*ACTIVITY*. Give the data below again exactly as written, without its pictures.

*DATA PROVIDED*.

___

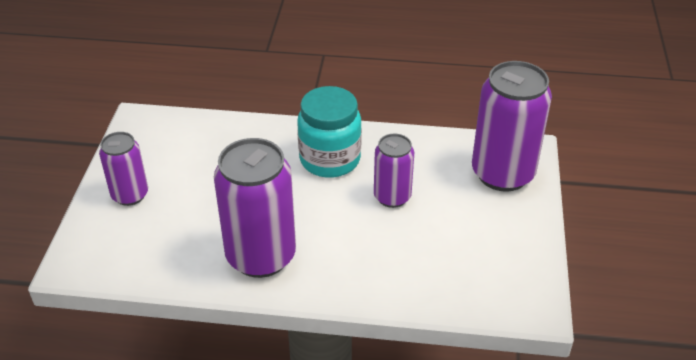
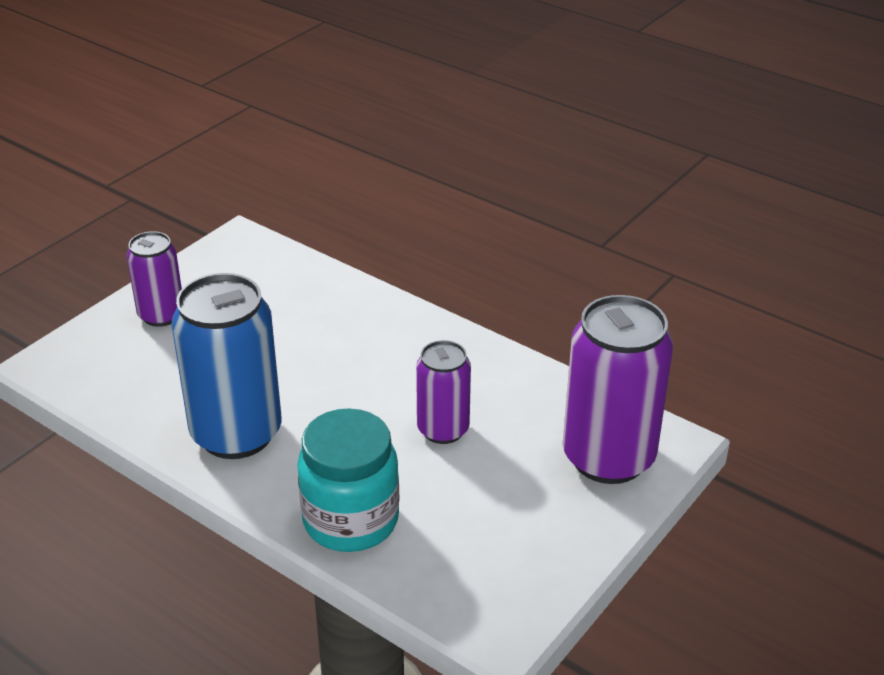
camera: 30 degrees right, 5 degrees down
(261, 256) = (236, 434): purple can -> blue can
(330, 159) = (408, 359): turquoise jar -> turquoise jar (351, 520)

___

*SOLUTION FOR THIS TASK*.
camera: 30 degrees right, 5 degrees down
(261, 256) = (236, 434): purple can -> blue can
(330, 159) = (408, 359): turquoise jar -> turquoise jar (351, 520)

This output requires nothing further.